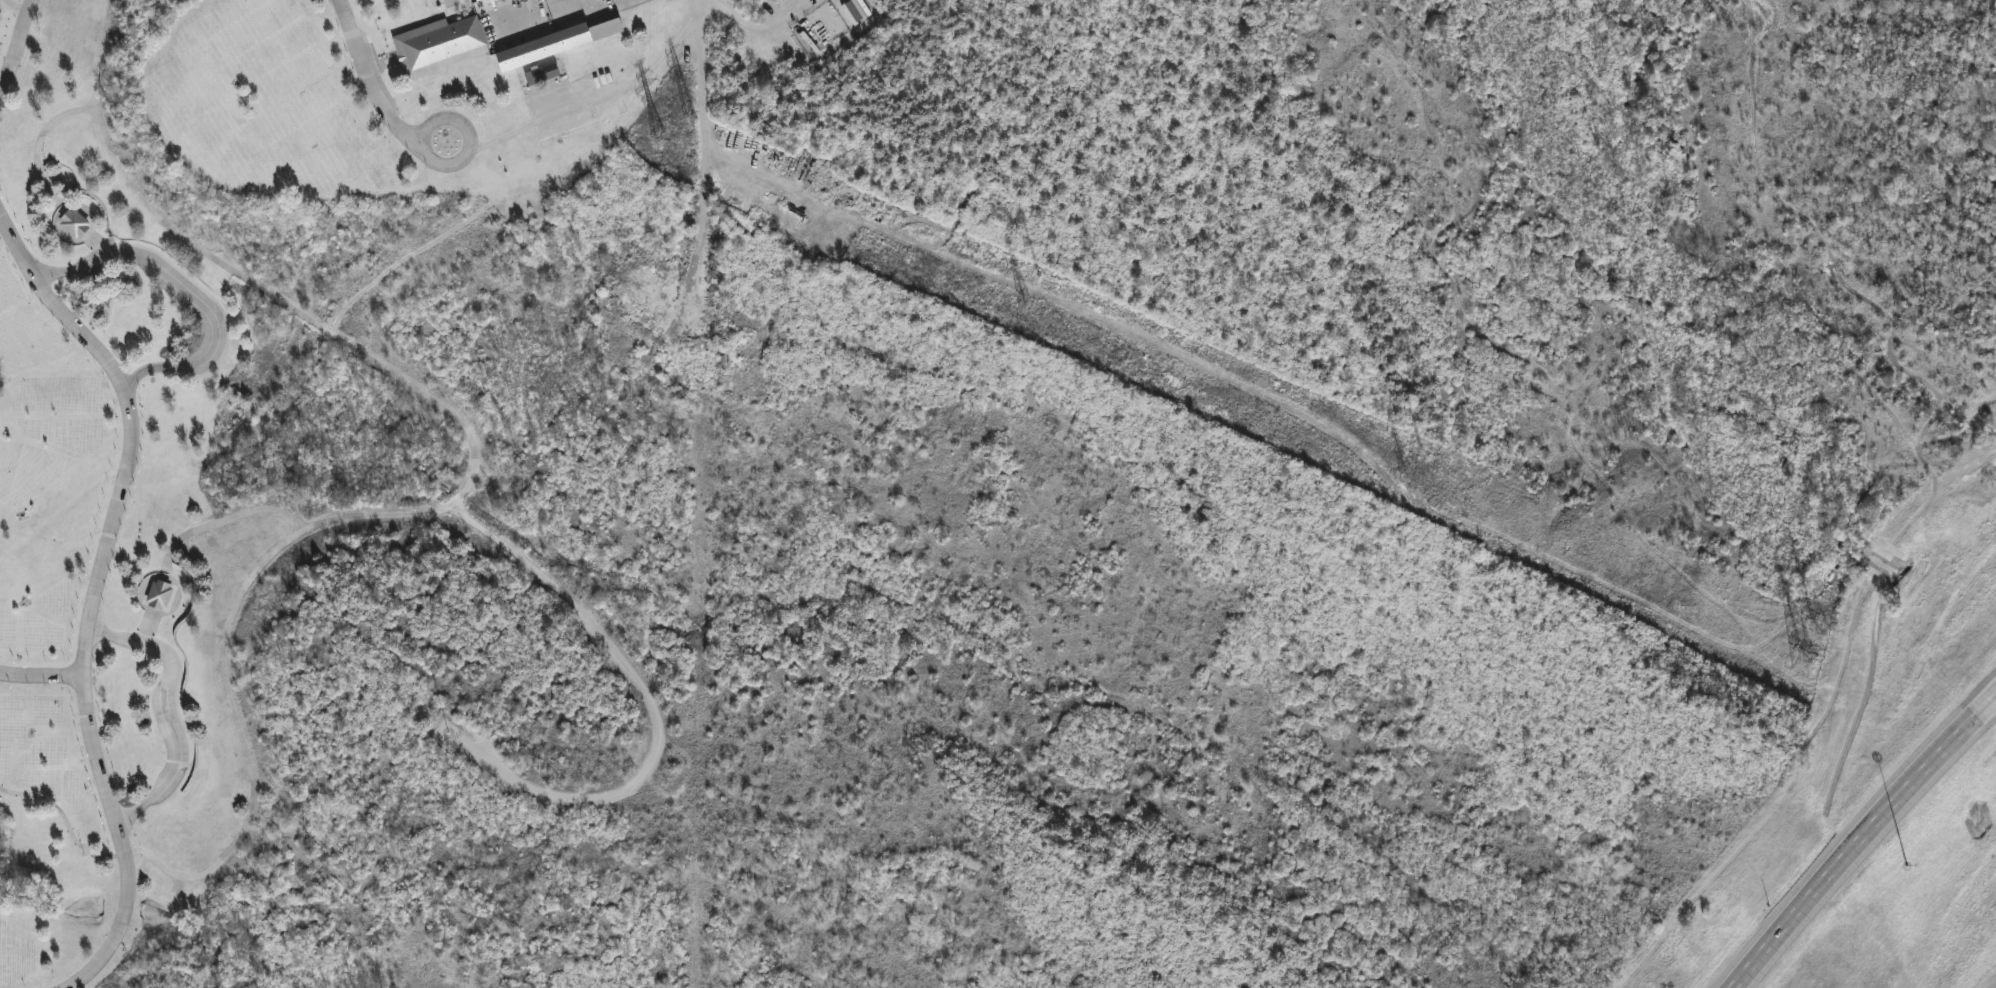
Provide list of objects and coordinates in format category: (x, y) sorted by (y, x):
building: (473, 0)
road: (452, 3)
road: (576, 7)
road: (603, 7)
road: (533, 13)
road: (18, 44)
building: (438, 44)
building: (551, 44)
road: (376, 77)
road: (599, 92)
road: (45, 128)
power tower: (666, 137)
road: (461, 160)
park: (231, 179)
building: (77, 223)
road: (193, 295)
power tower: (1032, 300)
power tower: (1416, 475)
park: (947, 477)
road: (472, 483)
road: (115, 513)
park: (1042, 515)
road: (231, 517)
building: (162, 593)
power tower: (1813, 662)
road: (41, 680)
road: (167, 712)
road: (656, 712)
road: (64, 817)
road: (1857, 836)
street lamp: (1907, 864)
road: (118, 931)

* * * *

• JOB
Copy out each line of the records above that includes "building".

• ANSWER TO THIS EXERCISE
building: (473, 0)
building: (438, 44)
building: (551, 44)
building: (77, 223)
building: (162, 593)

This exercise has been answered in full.